*PROBLEM REQUIREMENTS*:
Could you please output all of the data exactly, without the images?

===

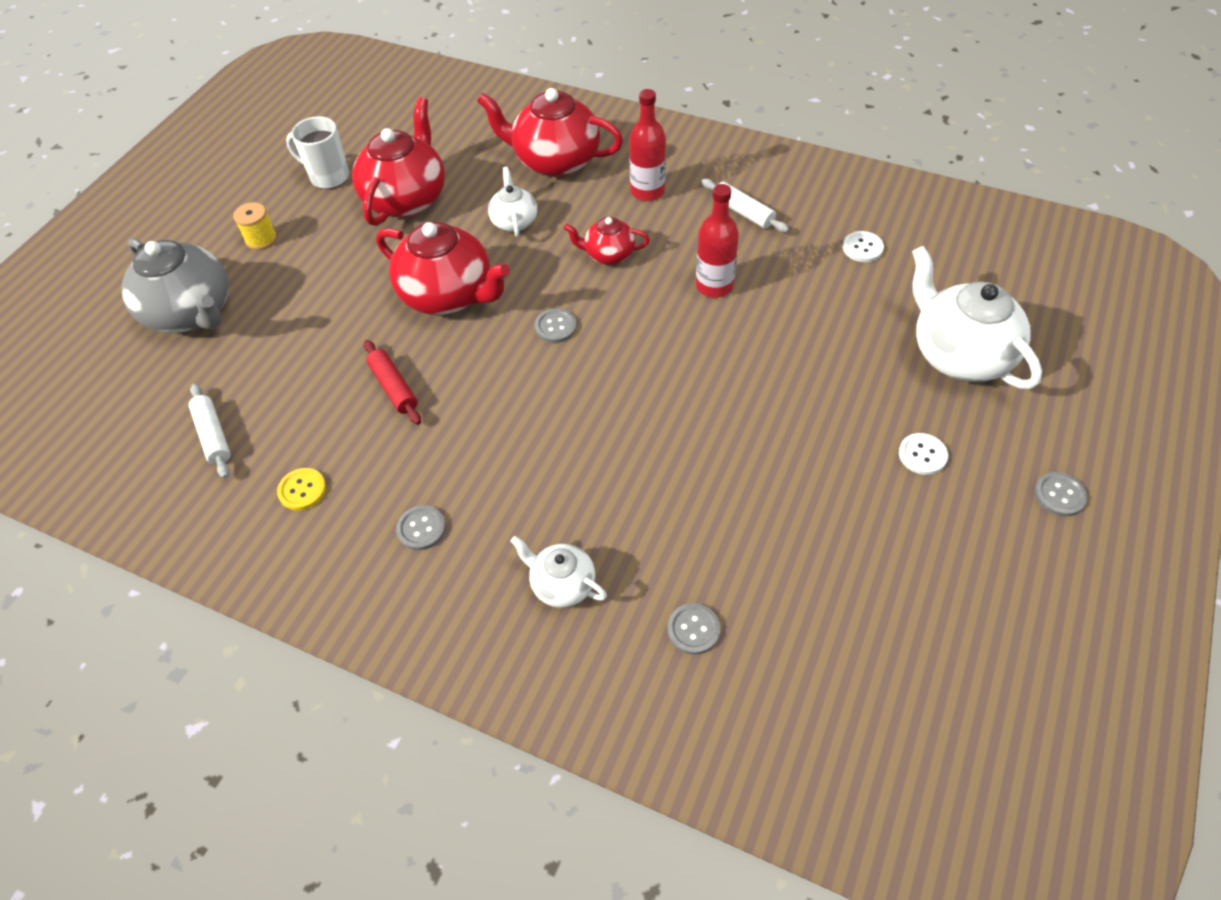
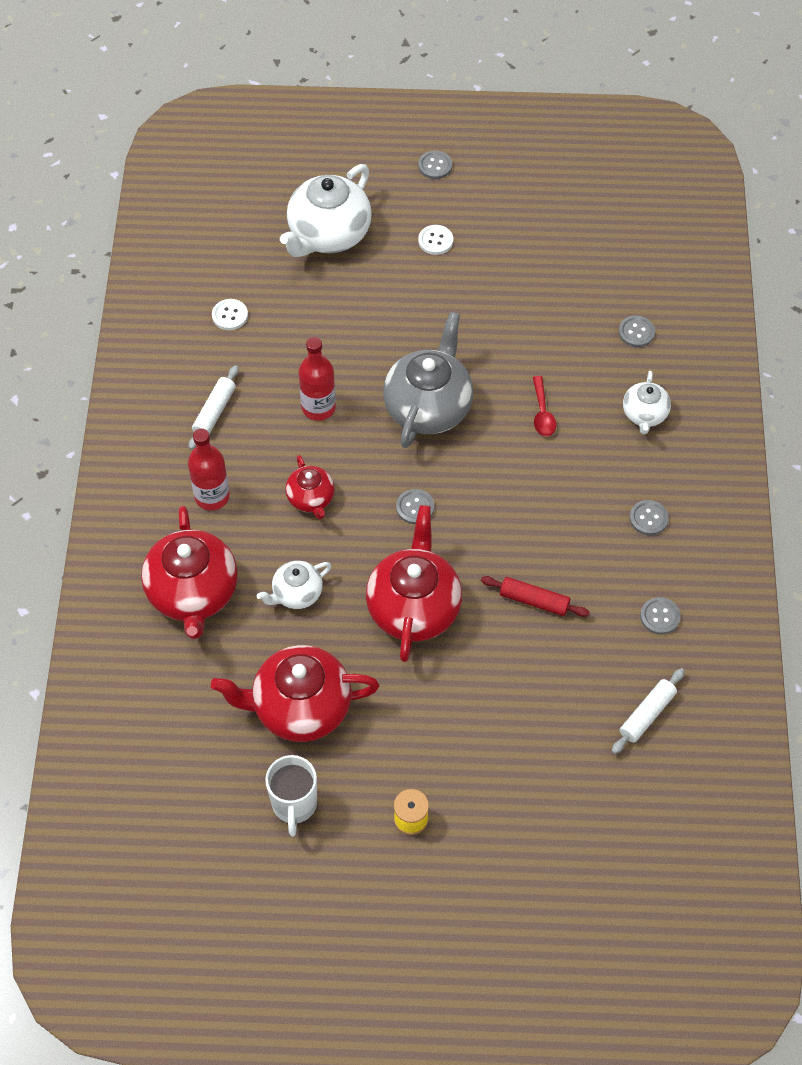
camera: 115 degrees left, 5 degrees up
(192, 313) = (531, 823): grey teapot -> grey teapot (428, 407)
(302, 490) = (660, 616): yellow button -> grey button
(394, 387) = (534, 600): red rolling pin -> red rolling pin turned 75 degrees clockwise
(616, 476) = (542, 413): none -> red spoon

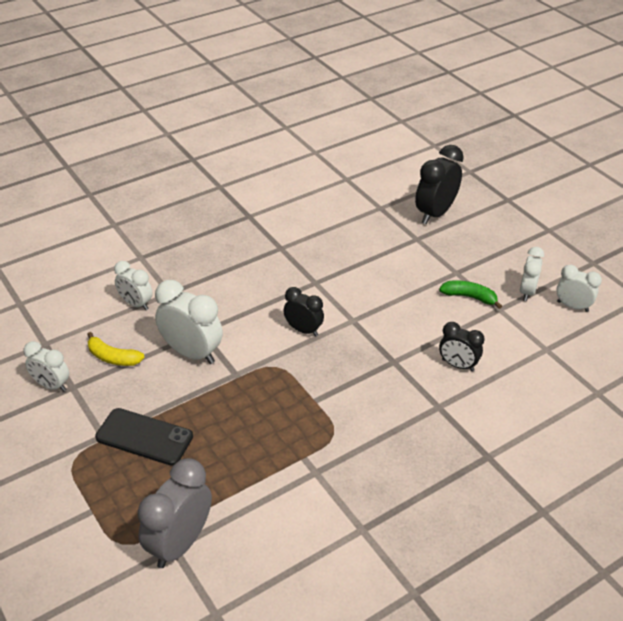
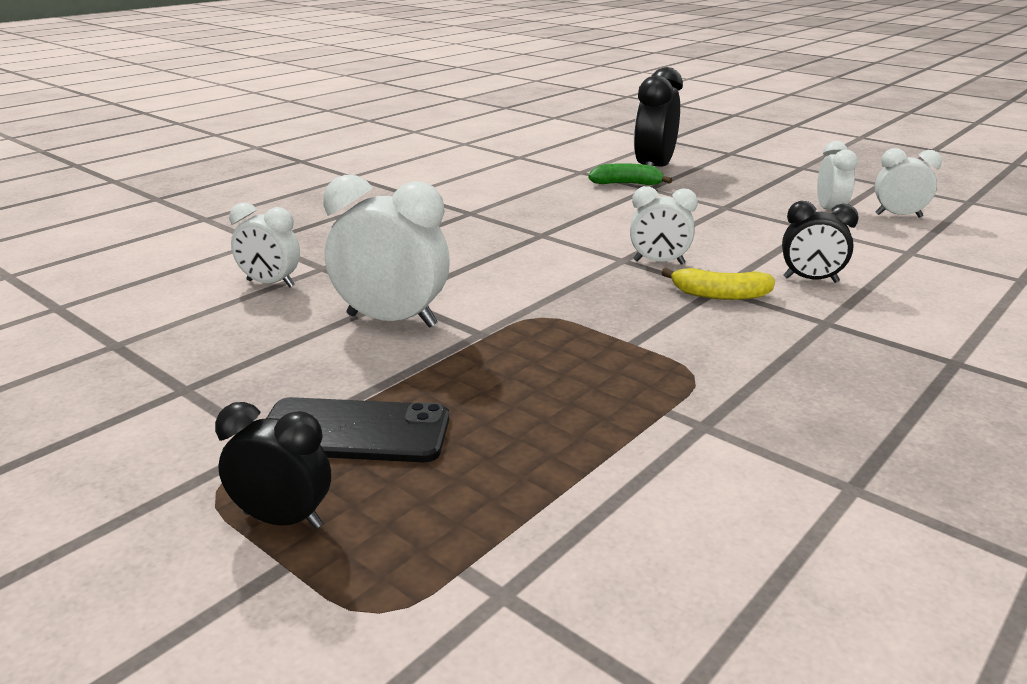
camera: 15 degrees left, 15 degrees down
(51, 385) = (140, 392): white clock -> white clock (659, 262)
(113, 357) = (251, 343): yellow banana -> yellow banana (719, 295)
(179, 543) = (512, 583): grey clock -> none
(303, 330) = (557, 276): black clock -> black clock (283, 520)
(469, 297) = (762, 223): green banana -> green banana (627, 184)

===

*EXERCISE RESULT*:
camera: 115 degrees left, 5 degrees up
(192, 313) = (531, 823): grey teapot -> grey teapot (428, 407)
(302, 490) = (660, 616): yellow button -> grey button
(394, 387) = (534, 600): red rolling pin -> red rolling pin turned 75 degrees clockwise
(616, 476) = (542, 413): none -> red spoon

camera: 15 degrees left, 15 degrees down
(51, 385) = (140, 392): white clock -> white clock (659, 262)
(113, 357) = (251, 343): yellow banana -> yellow banana (719, 295)
(179, 543) = (512, 583): grey clock -> none
(303, 330) = (557, 276): black clock -> black clock (283, 520)
(469, 297) = (762, 223): green banana -> green banana (627, 184)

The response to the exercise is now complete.